Copy nothing from the entries below except the lines from the one containing "after: telefon/turkusowy (2nd from left)" through the one containing "before: piramida/biały (1st from left)", and copy those exactly.

━━━━━ Data for this exercise

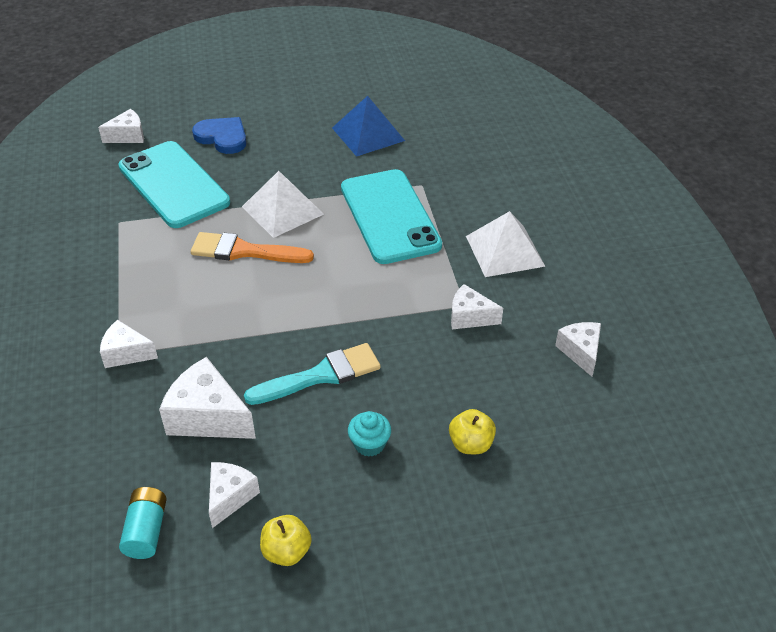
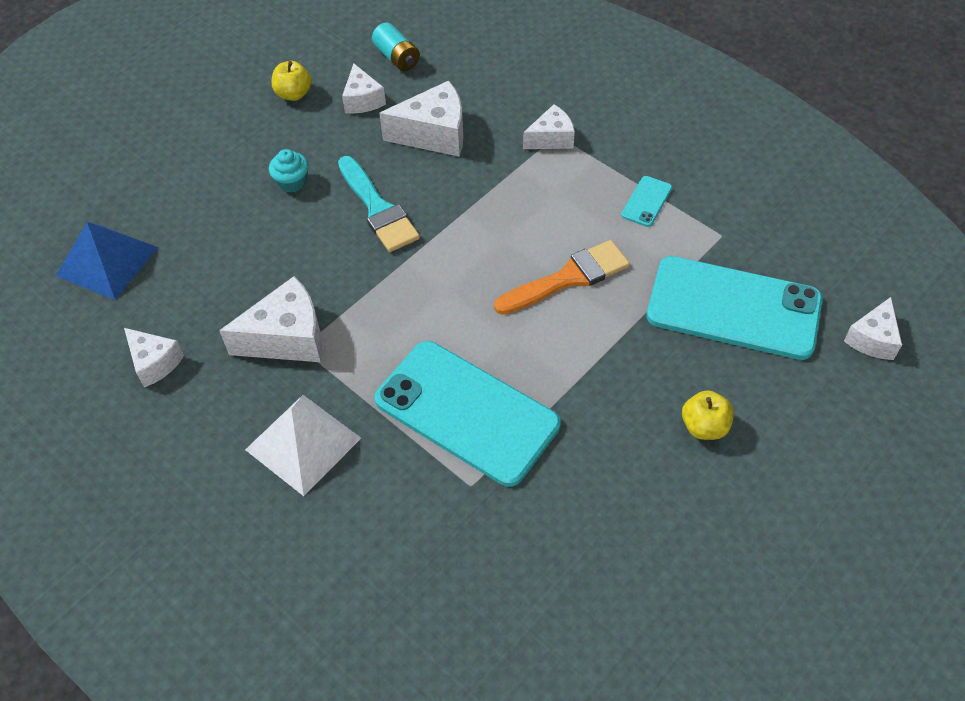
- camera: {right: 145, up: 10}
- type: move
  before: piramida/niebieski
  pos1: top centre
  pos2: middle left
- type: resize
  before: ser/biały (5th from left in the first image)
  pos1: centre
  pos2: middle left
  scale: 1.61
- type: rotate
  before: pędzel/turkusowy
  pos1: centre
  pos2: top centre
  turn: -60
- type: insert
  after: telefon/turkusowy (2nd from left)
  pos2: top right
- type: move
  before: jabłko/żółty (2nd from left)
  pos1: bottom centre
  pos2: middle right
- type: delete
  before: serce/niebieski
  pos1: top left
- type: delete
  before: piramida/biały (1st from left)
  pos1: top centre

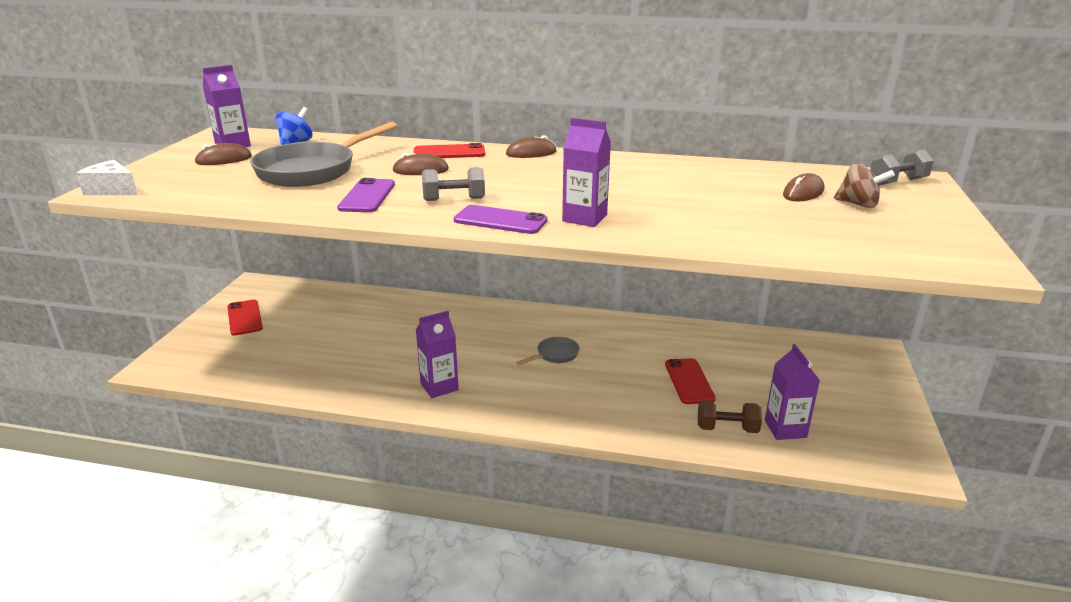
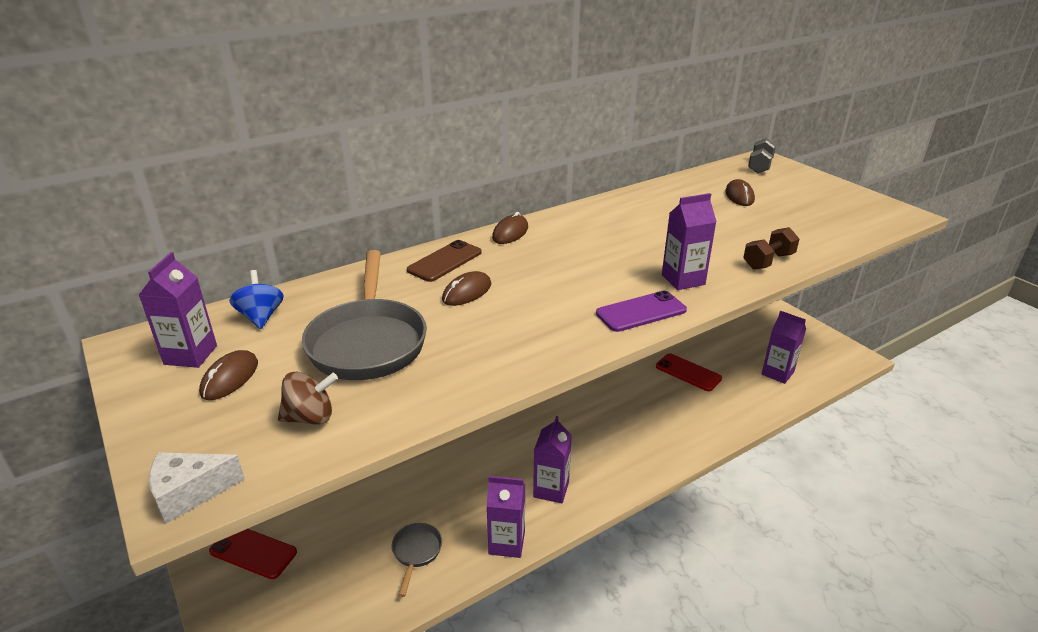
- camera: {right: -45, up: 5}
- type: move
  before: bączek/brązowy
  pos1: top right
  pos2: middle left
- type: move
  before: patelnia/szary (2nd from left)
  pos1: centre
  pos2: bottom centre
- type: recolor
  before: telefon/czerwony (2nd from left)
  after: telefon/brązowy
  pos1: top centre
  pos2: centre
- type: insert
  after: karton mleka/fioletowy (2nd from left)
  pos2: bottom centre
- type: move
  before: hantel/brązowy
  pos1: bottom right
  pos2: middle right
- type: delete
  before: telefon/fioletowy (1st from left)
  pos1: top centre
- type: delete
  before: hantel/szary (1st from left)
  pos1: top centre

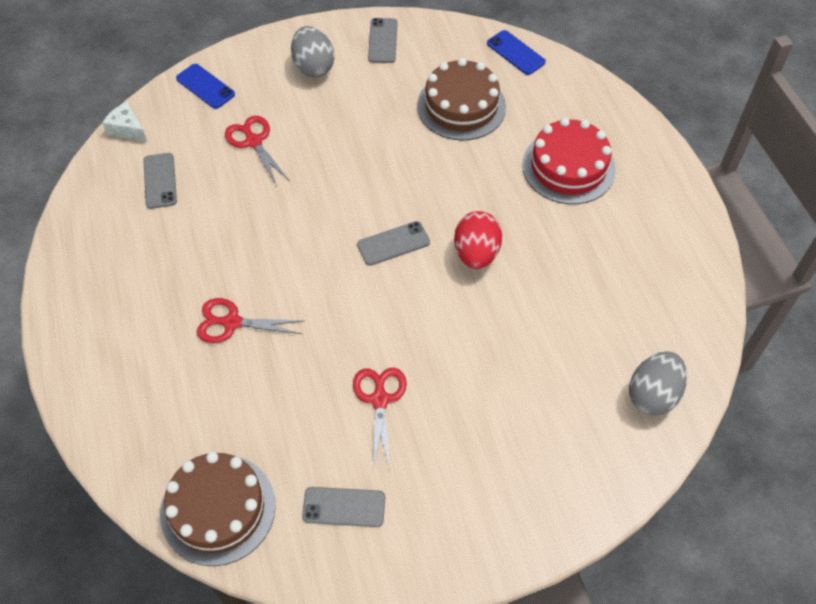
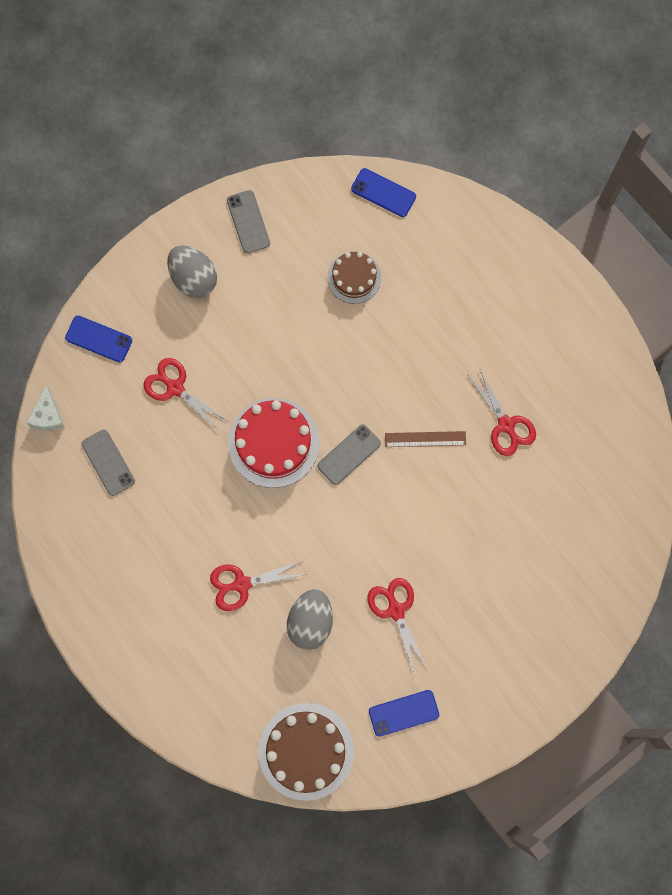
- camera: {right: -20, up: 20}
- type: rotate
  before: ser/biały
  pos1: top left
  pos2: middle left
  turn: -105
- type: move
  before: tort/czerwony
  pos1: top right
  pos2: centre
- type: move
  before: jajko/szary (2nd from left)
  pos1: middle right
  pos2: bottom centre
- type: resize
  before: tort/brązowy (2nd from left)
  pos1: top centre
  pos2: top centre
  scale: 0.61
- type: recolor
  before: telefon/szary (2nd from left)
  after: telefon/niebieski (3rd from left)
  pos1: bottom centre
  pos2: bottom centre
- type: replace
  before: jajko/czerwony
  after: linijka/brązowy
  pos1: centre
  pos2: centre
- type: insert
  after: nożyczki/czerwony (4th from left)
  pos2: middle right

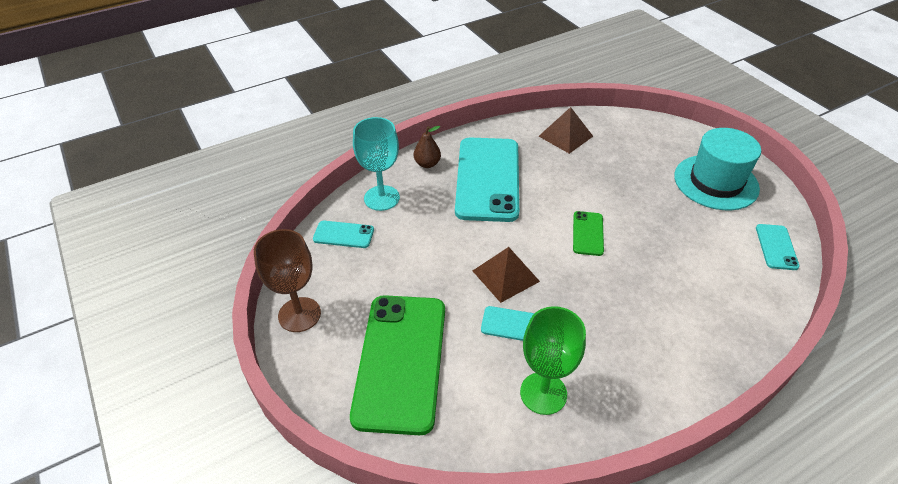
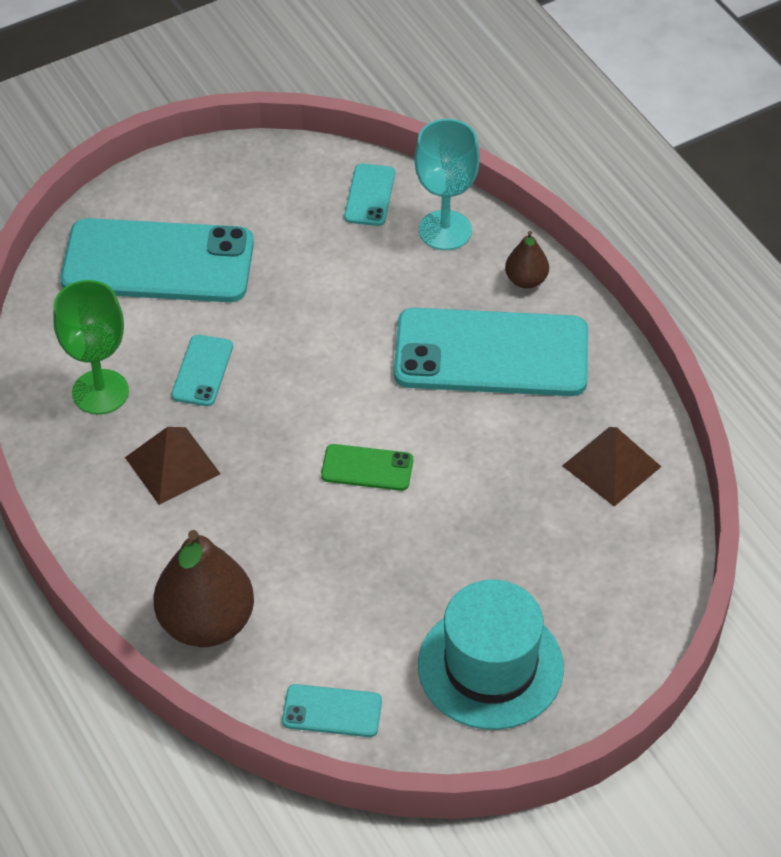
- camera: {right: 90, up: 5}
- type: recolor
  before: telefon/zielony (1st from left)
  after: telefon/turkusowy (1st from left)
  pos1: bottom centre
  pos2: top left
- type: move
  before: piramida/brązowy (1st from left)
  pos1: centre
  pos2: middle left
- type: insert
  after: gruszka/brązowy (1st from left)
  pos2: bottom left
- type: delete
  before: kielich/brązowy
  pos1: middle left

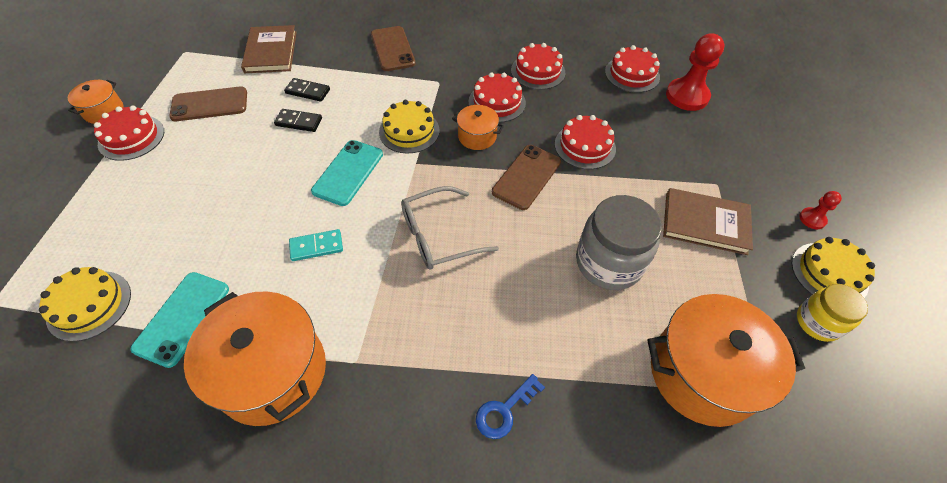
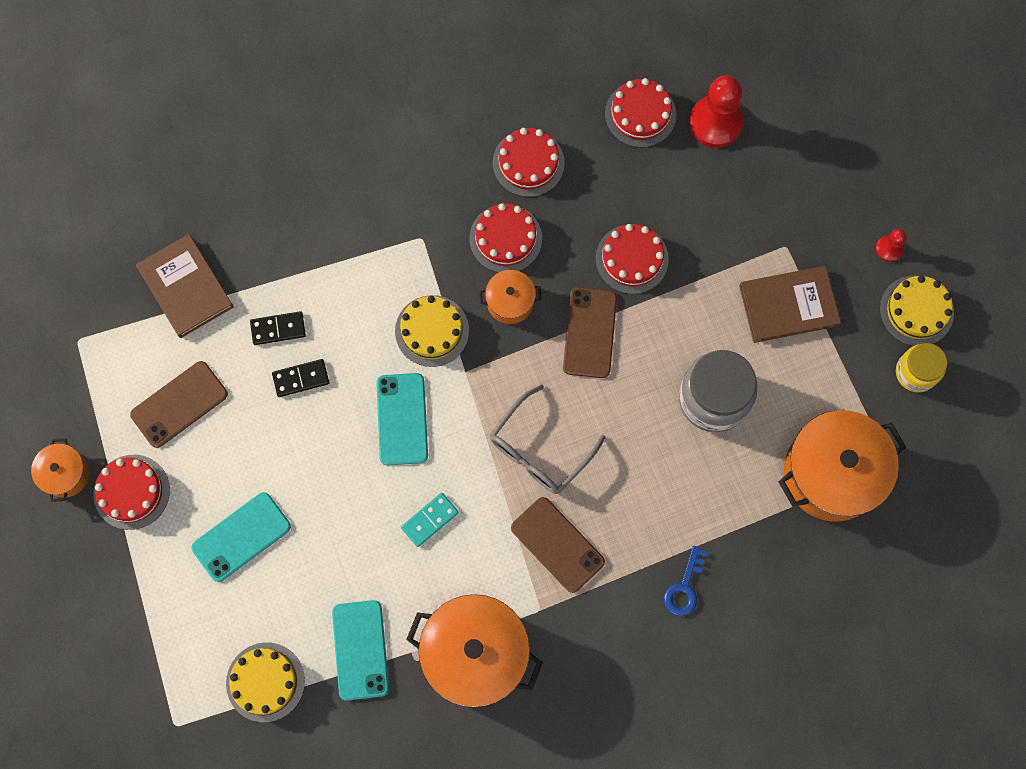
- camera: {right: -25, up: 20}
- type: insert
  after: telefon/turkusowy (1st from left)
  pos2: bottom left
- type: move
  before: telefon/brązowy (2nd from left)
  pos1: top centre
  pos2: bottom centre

━━━━━━━━━━

Result of this task ::
  after: telefon/turkusowy (2nd from left)
  pos2: top right
- type: move
  before: jabłko/żółty (2nd from left)
  pos1: bottom centre
  pos2: middle right
- type: delete
  before: serce/niebieski
  pos1: top left
- type: delete
  before: piramida/biały (1st from left)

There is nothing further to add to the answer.